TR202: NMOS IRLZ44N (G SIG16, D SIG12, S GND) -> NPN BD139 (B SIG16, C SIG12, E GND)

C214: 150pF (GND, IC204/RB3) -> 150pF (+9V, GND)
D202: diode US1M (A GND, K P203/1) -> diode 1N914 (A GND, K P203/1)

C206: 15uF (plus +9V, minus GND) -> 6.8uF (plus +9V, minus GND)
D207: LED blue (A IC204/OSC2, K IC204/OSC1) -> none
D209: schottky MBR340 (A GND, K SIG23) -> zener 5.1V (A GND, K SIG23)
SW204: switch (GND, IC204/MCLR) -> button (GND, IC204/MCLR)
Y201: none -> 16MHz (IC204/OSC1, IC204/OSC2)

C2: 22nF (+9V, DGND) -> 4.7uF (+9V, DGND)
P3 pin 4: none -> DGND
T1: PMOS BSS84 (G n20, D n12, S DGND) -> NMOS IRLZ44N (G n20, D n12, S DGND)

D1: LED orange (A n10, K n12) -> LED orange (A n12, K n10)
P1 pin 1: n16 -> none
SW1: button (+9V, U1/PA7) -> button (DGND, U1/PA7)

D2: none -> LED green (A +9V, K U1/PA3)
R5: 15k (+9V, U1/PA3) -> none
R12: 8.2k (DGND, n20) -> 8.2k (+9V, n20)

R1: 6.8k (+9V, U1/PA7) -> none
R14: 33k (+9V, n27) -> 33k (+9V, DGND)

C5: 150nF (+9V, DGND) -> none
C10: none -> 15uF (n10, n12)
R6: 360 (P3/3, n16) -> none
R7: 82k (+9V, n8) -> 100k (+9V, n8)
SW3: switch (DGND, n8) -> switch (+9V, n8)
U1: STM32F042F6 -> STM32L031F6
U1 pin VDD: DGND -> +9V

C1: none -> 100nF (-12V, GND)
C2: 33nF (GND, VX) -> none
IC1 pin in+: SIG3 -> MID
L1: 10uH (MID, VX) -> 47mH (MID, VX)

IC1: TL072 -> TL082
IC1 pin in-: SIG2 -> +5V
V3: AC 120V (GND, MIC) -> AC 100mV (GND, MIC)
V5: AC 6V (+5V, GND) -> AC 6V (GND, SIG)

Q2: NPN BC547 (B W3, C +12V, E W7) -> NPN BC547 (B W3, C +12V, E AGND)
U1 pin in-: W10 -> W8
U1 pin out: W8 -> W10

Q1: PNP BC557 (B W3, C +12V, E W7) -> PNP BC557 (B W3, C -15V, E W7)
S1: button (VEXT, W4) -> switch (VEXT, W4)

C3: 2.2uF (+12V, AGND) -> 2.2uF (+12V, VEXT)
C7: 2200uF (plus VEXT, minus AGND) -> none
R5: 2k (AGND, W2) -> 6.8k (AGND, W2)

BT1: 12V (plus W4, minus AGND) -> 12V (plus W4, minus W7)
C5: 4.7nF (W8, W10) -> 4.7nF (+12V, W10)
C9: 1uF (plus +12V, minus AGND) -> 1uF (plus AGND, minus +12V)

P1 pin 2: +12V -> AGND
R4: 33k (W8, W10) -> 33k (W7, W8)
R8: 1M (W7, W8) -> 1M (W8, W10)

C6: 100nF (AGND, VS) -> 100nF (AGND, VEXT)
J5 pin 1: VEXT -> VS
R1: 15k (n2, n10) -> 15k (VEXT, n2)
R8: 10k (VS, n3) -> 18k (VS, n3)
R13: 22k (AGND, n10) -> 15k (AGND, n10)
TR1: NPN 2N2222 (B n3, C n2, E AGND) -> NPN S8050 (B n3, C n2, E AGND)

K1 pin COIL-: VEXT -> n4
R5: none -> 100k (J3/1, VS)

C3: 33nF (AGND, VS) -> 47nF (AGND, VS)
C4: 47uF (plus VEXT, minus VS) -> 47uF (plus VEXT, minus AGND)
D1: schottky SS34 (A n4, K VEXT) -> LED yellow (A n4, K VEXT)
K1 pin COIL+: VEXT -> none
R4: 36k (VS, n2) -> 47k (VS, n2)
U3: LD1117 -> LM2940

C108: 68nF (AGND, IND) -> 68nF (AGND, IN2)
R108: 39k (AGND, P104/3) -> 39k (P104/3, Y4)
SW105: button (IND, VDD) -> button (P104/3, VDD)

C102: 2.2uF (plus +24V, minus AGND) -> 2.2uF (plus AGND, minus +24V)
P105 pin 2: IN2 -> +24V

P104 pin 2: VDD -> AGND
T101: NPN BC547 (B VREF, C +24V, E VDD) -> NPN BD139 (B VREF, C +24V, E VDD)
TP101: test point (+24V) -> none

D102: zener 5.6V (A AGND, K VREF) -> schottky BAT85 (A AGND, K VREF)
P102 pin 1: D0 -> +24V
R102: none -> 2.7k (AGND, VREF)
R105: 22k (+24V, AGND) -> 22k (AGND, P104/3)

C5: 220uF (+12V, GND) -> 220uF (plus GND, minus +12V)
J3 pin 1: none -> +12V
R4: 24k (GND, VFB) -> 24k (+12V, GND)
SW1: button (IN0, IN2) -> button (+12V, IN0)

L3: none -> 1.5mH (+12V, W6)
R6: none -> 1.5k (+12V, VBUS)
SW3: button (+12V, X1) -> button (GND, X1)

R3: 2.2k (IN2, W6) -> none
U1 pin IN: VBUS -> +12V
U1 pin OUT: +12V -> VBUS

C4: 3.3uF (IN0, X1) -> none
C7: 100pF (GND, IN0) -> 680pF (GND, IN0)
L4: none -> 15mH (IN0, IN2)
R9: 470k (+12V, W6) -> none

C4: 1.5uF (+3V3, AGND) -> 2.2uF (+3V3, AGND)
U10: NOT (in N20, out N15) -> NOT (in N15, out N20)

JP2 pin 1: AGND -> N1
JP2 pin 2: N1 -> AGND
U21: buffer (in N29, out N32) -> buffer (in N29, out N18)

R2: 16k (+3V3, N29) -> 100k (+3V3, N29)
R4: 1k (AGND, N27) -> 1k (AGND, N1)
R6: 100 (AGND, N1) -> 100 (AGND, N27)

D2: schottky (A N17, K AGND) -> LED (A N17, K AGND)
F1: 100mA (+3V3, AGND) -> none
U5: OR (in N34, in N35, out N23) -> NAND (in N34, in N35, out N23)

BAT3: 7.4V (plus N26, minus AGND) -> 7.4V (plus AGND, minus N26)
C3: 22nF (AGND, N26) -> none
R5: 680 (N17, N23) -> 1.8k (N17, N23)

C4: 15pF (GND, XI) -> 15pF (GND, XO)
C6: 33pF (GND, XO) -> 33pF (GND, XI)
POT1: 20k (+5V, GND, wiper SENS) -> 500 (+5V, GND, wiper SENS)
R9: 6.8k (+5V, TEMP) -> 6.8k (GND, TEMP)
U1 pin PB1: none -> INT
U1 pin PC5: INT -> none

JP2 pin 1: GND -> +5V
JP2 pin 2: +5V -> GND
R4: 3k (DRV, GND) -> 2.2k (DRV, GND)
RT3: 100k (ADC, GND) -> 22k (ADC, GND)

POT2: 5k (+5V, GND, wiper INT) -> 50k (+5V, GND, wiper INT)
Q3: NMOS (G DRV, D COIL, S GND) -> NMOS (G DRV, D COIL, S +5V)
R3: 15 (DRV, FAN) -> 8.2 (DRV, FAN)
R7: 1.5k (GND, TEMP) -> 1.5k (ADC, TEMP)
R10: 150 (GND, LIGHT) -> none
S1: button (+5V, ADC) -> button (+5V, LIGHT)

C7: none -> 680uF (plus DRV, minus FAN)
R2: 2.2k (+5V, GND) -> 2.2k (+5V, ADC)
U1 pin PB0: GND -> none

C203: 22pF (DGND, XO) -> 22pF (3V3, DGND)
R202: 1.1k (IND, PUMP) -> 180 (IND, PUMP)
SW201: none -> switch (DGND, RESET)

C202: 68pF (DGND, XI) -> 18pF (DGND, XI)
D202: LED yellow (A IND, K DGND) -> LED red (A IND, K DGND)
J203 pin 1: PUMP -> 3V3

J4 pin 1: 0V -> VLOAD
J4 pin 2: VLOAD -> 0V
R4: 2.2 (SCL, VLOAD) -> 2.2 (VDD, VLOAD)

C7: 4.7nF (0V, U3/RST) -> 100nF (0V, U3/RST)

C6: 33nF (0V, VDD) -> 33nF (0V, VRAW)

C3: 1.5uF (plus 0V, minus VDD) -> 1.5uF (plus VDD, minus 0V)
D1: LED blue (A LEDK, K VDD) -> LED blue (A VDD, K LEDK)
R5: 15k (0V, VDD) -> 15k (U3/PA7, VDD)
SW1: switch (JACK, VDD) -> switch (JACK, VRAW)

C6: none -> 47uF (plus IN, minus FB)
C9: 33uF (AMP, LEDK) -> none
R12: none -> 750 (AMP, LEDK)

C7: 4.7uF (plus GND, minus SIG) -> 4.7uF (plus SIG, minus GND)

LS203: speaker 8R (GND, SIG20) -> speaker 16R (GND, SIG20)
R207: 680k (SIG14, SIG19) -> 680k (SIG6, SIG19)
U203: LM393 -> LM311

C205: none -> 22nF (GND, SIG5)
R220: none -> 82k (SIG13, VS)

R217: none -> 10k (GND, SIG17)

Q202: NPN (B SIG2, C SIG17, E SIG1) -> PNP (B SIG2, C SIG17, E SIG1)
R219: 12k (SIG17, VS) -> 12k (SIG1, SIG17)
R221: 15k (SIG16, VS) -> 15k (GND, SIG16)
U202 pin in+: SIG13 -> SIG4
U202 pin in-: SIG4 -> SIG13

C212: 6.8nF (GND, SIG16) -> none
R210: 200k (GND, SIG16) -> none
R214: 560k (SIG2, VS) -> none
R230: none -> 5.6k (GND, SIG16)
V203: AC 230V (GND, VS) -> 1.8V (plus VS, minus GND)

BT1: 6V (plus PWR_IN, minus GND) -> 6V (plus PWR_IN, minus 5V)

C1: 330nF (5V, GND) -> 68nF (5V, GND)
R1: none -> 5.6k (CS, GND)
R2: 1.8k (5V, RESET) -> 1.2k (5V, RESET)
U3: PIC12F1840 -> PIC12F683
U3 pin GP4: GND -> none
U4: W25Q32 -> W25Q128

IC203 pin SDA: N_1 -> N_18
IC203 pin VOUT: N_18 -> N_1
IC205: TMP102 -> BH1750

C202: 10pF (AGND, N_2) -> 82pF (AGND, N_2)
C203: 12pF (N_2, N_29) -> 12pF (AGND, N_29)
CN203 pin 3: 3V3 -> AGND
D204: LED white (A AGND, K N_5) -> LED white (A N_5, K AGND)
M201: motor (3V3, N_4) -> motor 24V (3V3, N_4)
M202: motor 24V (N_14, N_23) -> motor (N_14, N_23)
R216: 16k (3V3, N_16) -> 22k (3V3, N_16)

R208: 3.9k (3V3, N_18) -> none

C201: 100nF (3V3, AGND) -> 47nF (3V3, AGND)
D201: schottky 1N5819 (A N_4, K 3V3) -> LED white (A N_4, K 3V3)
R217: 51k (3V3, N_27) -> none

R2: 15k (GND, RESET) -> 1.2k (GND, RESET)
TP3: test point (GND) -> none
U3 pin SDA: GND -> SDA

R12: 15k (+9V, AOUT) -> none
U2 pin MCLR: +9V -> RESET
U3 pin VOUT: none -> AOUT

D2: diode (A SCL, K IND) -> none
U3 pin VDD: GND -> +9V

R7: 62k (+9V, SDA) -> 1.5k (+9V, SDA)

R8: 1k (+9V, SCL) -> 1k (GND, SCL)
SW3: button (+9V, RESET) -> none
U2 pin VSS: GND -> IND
_ _ _ _ _
Work instruction: Go through the material above and output exactly the lines from the one containing "D102: zener 5.6V" through the one containing "SW3: button (+12V, X1) -> button (GND, X1)".

Answer to the problem:
D102: zener 5.6V (A AGND, K VREF) -> schottky BAT85 (A AGND, K VREF)
P102 pin 1: D0 -> +24V
R102: none -> 2.7k (AGND, VREF)
R105: 22k (+24V, AGND) -> 22k (AGND, P104/3)

C5: 220uF (+12V, GND) -> 220uF (plus GND, minus +12V)
J3 pin 1: none -> +12V
R4: 24k (GND, VFB) -> 24k (+12V, GND)
SW1: button (IN0, IN2) -> button (+12V, IN0)

L3: none -> 1.5mH (+12V, W6)
R6: none -> 1.5k (+12V, VBUS)
SW3: button (+12V, X1) -> button (GND, X1)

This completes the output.